*** THE DATA Section Begins ***

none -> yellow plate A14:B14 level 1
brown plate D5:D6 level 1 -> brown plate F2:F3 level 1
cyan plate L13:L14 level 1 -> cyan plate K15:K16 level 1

*** THE DATA Section Ends ***
*** THE DATA Section Begins ***

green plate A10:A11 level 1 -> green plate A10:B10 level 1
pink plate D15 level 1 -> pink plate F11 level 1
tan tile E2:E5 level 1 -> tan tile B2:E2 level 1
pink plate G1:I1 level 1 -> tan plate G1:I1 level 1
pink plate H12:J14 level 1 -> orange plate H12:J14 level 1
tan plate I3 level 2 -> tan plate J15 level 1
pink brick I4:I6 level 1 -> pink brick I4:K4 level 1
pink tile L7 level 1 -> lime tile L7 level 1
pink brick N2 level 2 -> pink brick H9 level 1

*** THE DATA Section Ends ***
*** THE DATA Section Begins ***

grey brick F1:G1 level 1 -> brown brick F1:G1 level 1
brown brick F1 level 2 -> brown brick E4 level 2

*** THE DATA Section Ends ***

__TASK INSTRUCTIONS__.
Copy out all lines above that include the string "pink".

__TASK RESULT__.
pink plate D15 level 1 -> pink plate F11 level 1
pink plate G1:I1 level 1 -> tan plate G1:I1 level 1
pink plate H12:J14 level 1 -> orange plate H12:J14 level 1
pink brick I4:I6 level 1 -> pink brick I4:K4 level 1
pink tile L7 level 1 -> lime tile L7 level 1
pink brick N2 level 2 -> pink brick H9 level 1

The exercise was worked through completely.